#### Work to complete
Take the entries below and print, exactly, the stretch from the line containing "gone: dark_brown_teddy <203,149,256,225>" through the line containing "new: dark_brown_fungus <355,388,442,476>", both included.
------ Information provided
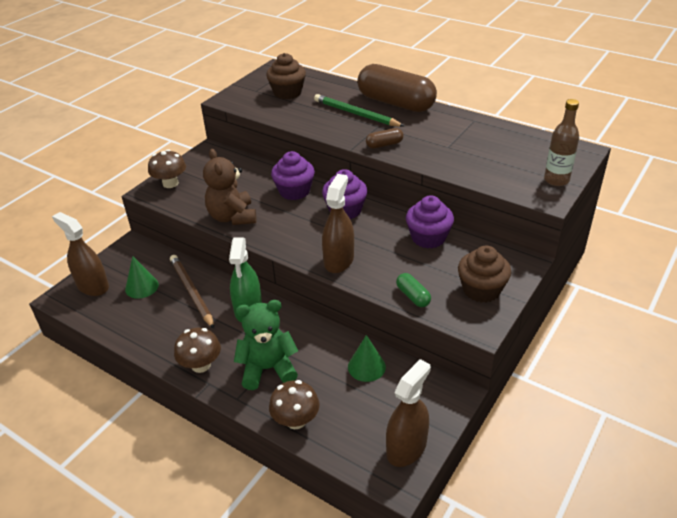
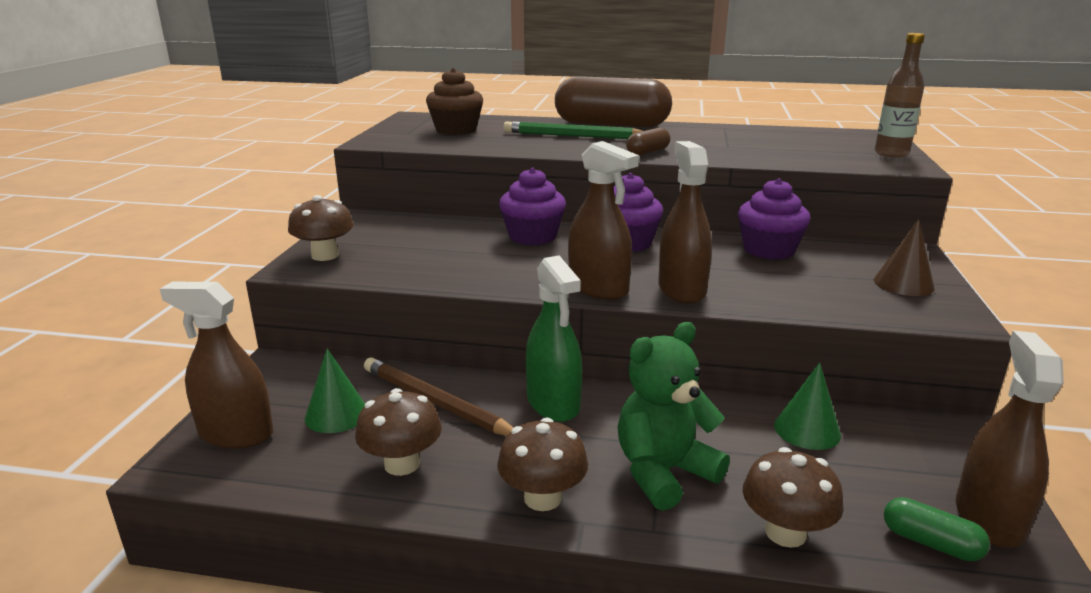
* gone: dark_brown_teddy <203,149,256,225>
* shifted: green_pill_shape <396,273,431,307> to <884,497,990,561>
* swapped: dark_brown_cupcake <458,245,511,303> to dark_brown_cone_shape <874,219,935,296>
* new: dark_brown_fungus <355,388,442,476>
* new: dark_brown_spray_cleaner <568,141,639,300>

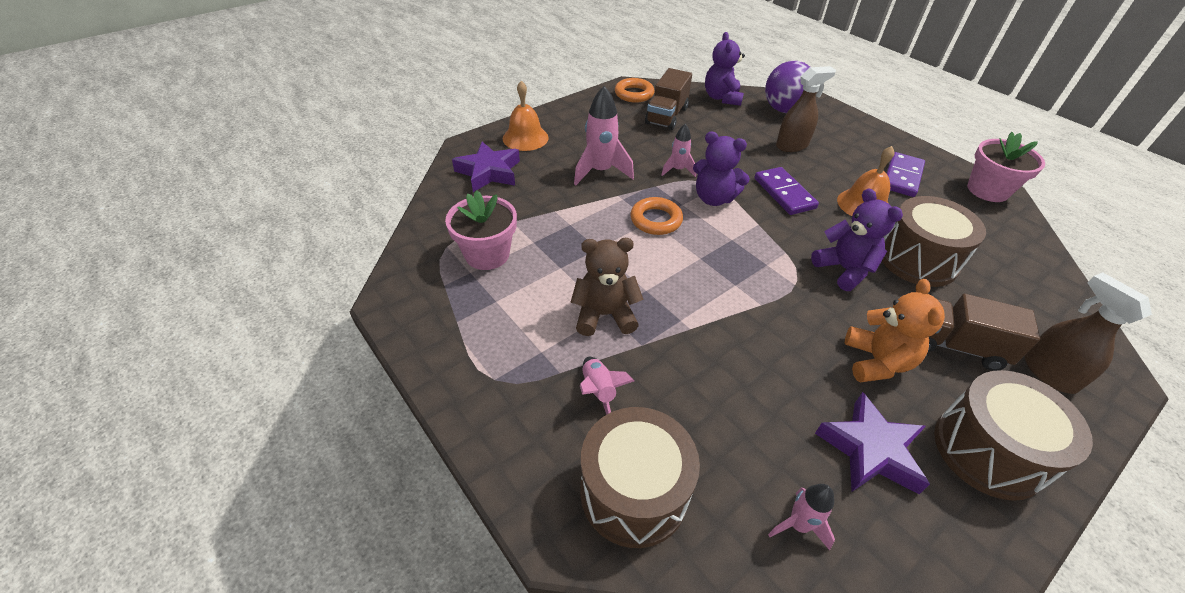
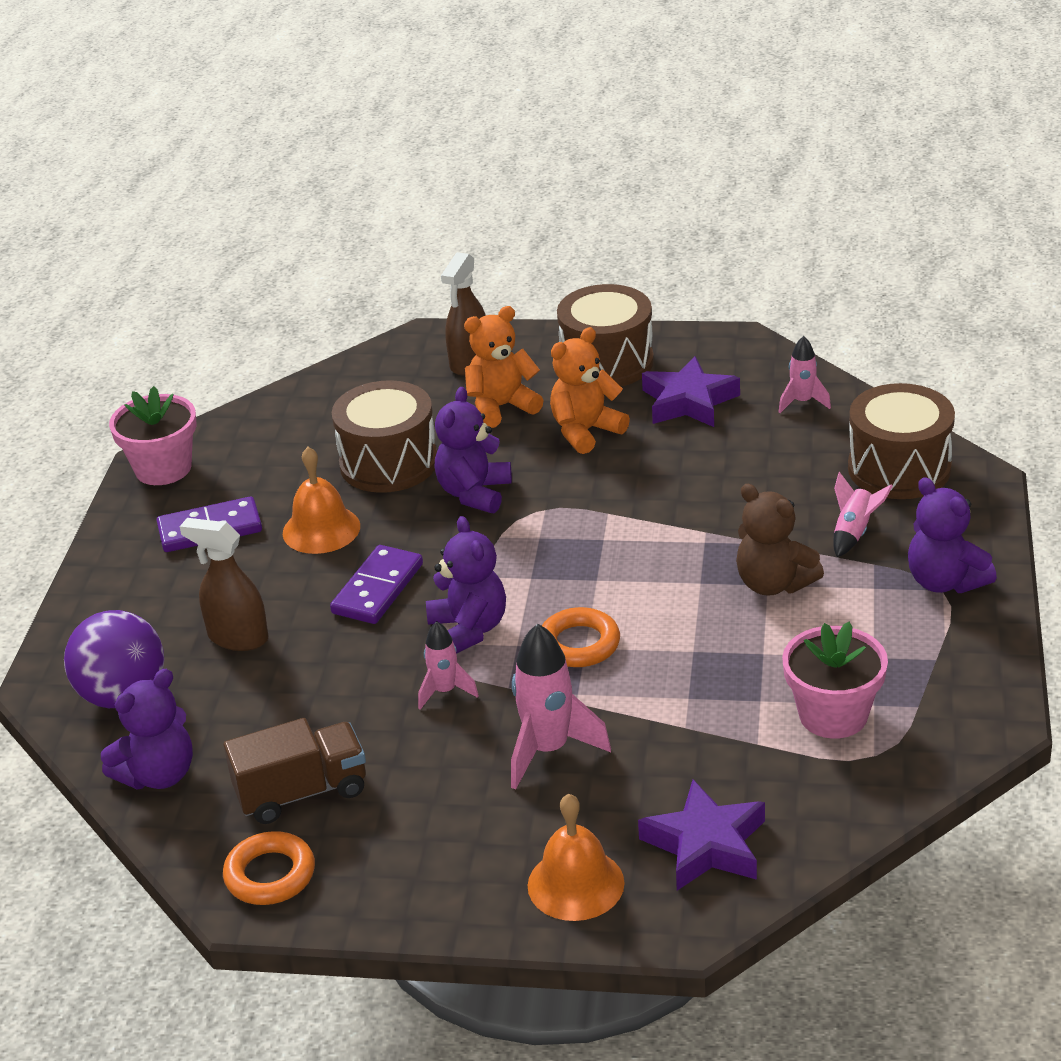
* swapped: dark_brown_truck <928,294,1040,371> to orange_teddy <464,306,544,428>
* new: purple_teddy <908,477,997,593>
------------
------ Information provided
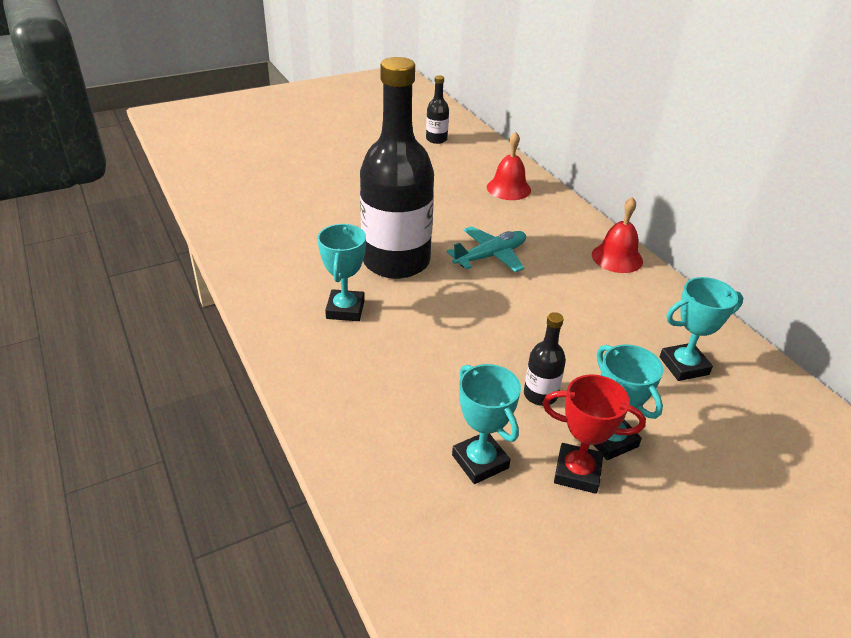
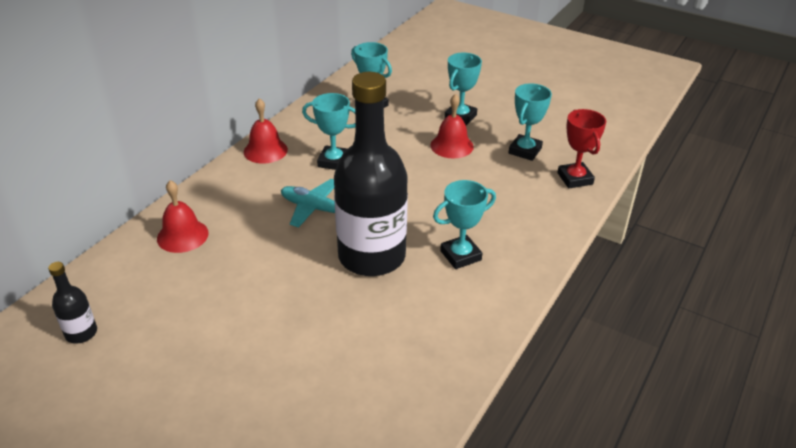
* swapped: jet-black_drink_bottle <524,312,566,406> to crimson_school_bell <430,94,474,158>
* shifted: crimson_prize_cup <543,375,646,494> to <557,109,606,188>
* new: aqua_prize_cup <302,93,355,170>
------------
#### Response to the task
* gone: dark_brown_teddy <203,149,256,225>
* shifted: green_pill_shape <396,273,431,307> to <884,497,990,561>
* swapped: dark_brown_cupcake <458,245,511,303> to dark_brown_cone_shape <874,219,935,296>
* new: dark_brown_fungus <355,388,442,476>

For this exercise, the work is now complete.